### [What you will do]
Please determine how many lines below contain the string "tuplet", and reply with that number alone.
═════ Stored records
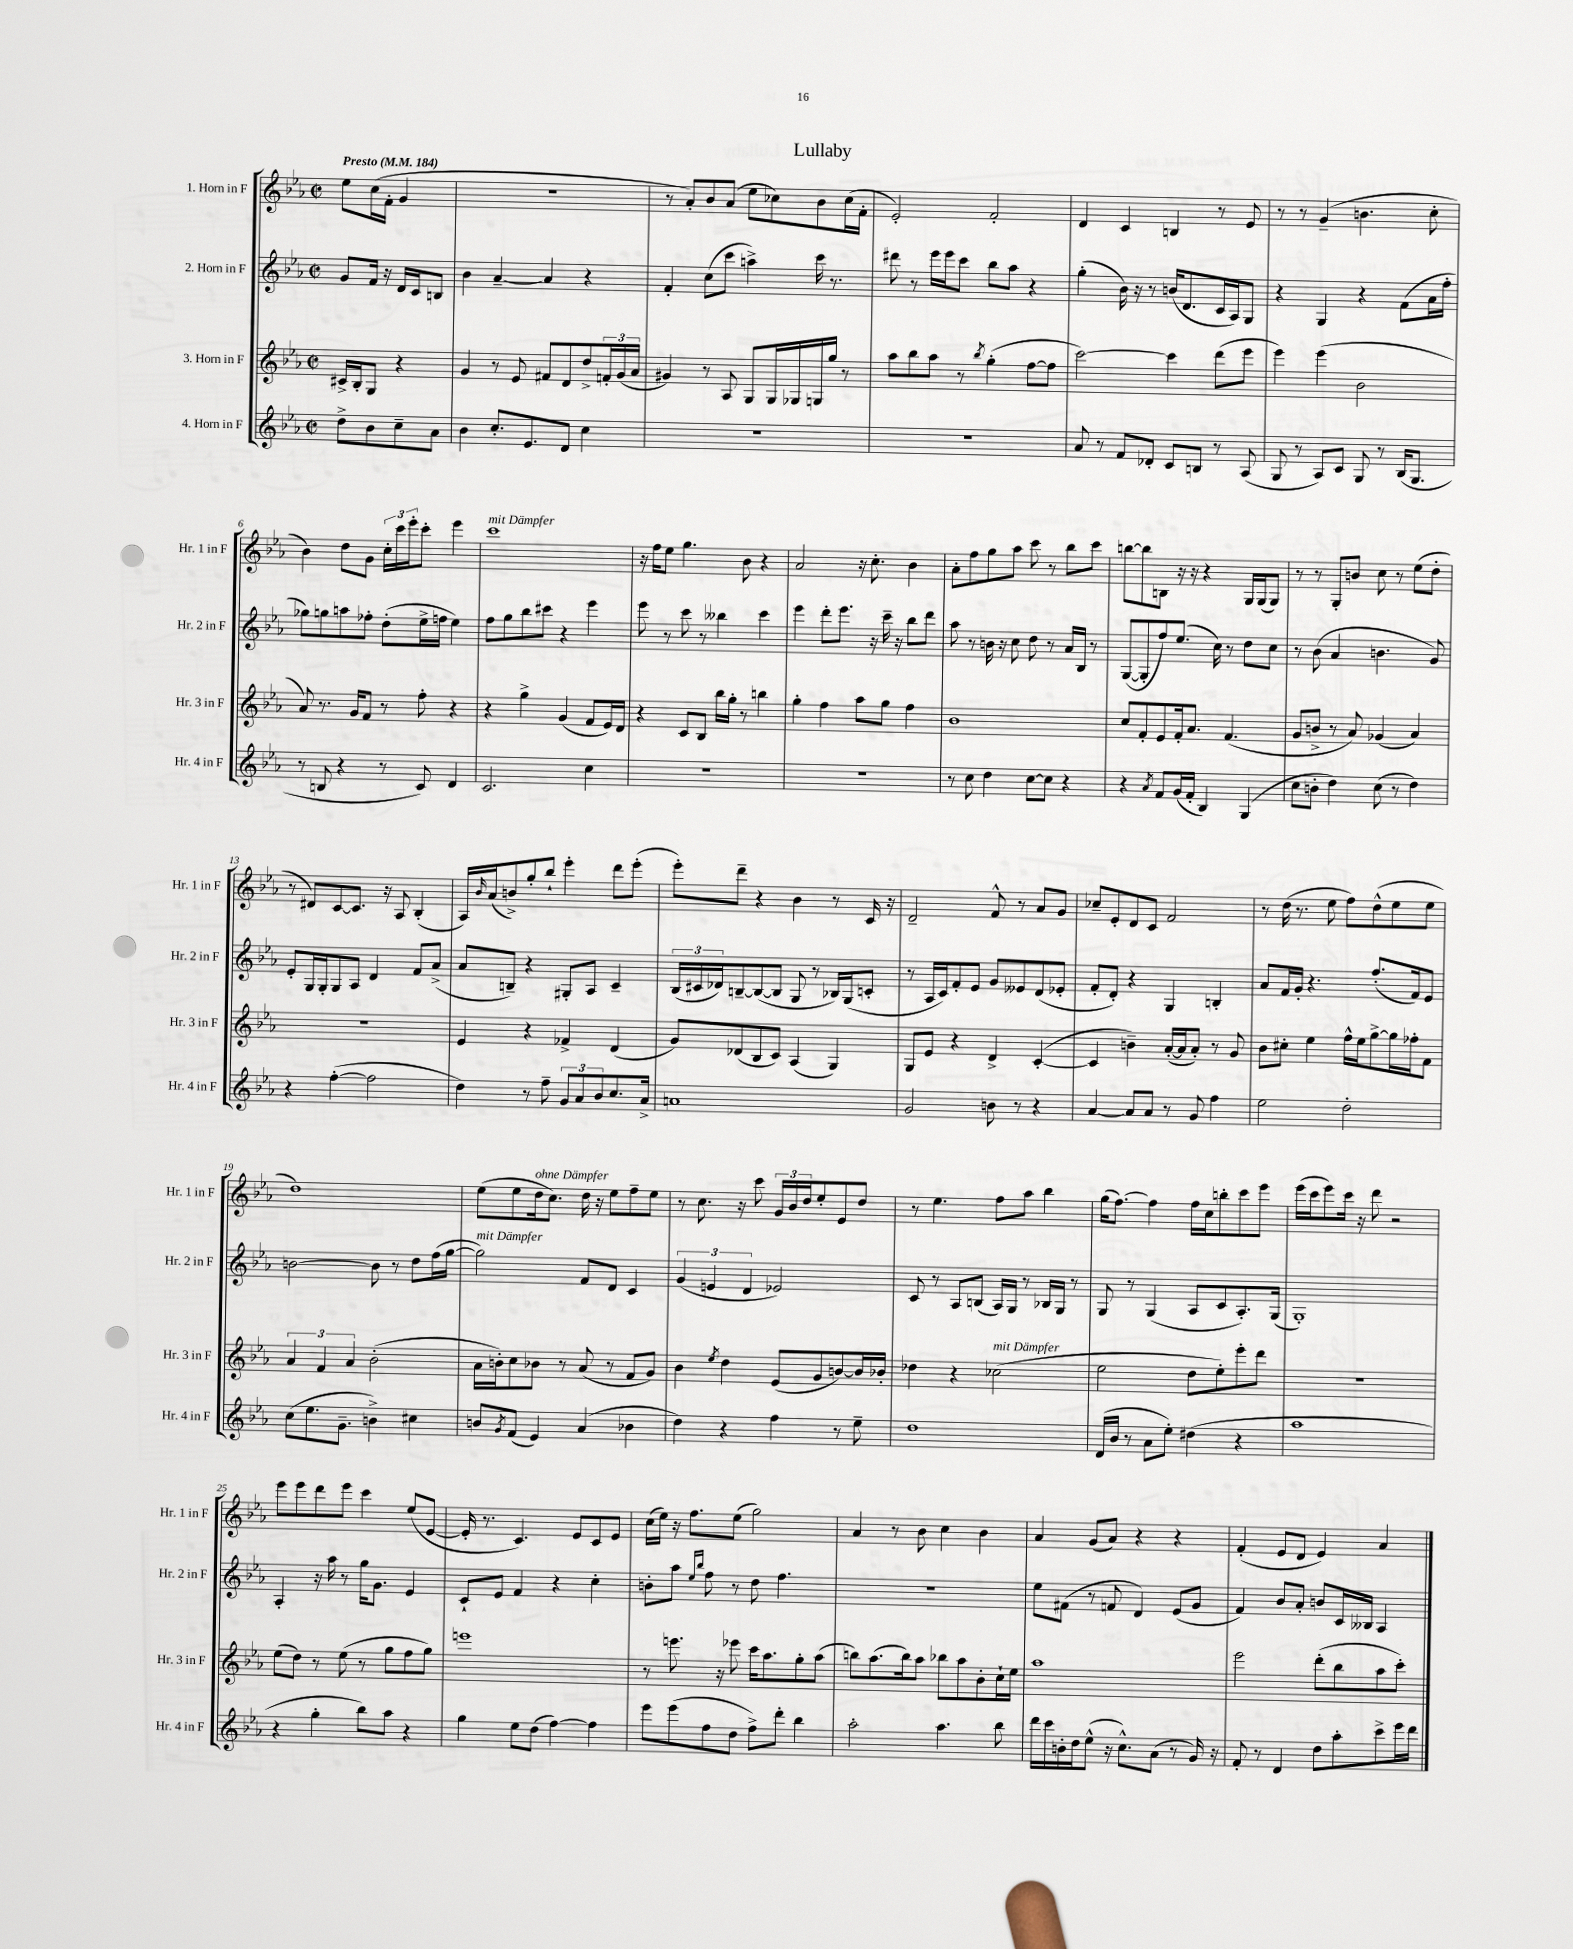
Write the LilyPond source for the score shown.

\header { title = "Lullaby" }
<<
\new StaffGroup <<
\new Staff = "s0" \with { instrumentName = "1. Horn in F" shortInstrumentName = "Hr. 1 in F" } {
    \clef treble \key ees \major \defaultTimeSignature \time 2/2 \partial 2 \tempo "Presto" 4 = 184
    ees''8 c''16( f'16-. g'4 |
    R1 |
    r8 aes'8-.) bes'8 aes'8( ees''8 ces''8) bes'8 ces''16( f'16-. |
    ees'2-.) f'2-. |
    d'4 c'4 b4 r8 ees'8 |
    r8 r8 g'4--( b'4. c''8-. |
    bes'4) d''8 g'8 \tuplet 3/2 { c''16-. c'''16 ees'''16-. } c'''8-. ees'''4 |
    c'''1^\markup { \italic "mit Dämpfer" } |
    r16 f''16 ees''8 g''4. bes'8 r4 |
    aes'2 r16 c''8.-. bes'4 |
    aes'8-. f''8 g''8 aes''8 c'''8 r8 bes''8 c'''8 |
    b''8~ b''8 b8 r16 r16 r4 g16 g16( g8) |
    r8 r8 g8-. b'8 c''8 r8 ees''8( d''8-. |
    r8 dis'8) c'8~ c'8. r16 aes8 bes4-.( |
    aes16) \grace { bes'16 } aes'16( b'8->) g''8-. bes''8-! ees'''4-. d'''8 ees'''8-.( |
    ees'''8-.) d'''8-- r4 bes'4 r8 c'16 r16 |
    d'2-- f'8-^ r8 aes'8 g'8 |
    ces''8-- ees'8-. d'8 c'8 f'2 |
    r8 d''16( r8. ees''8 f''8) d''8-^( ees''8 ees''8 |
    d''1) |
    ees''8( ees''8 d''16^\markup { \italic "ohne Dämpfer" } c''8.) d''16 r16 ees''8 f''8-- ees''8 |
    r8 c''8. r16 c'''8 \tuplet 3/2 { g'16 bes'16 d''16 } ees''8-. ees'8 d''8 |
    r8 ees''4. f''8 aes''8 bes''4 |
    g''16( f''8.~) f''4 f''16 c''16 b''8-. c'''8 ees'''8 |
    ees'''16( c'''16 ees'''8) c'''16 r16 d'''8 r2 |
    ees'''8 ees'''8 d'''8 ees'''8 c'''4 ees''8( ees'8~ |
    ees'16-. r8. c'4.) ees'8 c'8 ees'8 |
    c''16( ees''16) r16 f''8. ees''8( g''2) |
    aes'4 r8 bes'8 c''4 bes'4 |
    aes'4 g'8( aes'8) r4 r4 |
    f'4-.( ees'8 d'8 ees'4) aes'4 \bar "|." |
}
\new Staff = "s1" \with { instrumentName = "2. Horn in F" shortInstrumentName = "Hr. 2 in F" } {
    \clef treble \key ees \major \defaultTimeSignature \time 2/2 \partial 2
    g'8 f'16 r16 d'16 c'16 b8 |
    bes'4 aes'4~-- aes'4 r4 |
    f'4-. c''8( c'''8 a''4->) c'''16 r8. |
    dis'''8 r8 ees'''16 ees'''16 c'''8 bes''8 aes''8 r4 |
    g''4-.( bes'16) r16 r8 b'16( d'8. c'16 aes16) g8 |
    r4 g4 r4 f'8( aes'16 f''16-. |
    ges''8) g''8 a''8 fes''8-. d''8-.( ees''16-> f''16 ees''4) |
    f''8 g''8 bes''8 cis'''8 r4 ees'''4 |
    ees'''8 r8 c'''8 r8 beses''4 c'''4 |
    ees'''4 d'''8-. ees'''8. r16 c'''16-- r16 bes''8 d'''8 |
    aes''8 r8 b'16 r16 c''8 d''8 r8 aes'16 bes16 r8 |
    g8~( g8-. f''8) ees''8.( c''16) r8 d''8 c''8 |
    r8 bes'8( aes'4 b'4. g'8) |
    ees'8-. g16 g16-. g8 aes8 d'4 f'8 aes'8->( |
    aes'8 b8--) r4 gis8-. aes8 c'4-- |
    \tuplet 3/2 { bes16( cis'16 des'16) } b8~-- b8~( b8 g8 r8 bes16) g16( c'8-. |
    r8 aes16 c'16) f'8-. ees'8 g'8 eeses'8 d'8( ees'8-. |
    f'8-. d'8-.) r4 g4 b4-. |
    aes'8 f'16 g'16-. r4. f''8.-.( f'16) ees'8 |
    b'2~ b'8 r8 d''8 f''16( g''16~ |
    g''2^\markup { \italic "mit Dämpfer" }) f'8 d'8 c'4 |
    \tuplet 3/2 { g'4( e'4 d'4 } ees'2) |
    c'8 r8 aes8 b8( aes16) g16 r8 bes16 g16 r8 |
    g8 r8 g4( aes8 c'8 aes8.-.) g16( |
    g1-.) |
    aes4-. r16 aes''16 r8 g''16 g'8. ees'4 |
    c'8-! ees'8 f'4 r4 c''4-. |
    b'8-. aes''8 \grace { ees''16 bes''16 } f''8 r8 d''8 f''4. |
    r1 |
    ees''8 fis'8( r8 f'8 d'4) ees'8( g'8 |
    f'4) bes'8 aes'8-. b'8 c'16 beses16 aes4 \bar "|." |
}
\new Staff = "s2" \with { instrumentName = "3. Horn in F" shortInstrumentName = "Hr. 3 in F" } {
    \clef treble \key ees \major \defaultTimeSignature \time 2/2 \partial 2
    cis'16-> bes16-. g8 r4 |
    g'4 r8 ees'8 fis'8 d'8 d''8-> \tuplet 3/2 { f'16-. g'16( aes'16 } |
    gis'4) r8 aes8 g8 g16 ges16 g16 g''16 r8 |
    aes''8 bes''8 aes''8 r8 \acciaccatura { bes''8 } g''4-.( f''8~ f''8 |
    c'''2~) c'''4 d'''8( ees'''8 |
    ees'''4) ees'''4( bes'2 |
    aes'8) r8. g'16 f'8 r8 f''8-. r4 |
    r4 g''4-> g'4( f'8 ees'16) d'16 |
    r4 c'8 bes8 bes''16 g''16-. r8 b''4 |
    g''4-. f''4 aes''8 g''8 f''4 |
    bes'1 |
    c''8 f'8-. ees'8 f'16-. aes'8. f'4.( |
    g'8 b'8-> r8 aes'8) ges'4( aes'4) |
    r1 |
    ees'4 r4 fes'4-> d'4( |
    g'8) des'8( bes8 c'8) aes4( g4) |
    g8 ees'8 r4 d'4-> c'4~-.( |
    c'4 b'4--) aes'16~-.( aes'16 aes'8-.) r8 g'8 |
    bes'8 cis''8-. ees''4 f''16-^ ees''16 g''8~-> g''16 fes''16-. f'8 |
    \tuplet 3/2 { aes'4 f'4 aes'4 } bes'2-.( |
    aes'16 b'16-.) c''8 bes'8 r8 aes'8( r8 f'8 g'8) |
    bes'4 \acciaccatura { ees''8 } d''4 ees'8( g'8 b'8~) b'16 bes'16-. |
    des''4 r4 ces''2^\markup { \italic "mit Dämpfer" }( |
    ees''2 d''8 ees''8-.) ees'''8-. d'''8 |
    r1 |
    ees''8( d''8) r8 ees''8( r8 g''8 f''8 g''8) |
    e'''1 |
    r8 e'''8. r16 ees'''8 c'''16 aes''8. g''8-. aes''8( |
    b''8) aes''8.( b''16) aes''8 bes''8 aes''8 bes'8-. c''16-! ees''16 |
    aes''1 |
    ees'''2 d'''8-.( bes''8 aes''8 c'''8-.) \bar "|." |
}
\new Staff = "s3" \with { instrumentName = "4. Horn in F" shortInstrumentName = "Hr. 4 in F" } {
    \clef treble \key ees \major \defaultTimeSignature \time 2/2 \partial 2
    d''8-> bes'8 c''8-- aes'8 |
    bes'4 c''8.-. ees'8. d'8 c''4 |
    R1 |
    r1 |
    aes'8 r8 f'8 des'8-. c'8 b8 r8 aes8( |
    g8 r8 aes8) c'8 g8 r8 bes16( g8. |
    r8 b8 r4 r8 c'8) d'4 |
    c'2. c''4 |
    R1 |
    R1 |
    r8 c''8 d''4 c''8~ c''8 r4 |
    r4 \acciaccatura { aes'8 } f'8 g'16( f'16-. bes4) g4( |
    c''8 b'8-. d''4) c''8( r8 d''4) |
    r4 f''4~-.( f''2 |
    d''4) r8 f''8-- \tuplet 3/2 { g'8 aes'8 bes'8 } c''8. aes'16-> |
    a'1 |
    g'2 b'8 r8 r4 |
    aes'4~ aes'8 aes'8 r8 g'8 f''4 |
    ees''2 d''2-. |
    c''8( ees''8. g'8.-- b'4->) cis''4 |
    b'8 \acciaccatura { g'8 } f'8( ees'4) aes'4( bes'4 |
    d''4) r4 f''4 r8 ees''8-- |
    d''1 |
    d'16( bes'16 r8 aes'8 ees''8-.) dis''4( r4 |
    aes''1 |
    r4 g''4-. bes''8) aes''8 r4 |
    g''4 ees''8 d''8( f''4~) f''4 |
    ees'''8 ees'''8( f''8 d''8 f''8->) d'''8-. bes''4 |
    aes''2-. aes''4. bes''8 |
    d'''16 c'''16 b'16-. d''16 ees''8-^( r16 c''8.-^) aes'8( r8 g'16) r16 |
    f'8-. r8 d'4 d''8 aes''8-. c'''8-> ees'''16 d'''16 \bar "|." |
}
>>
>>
══════════
### [Result of the task]
7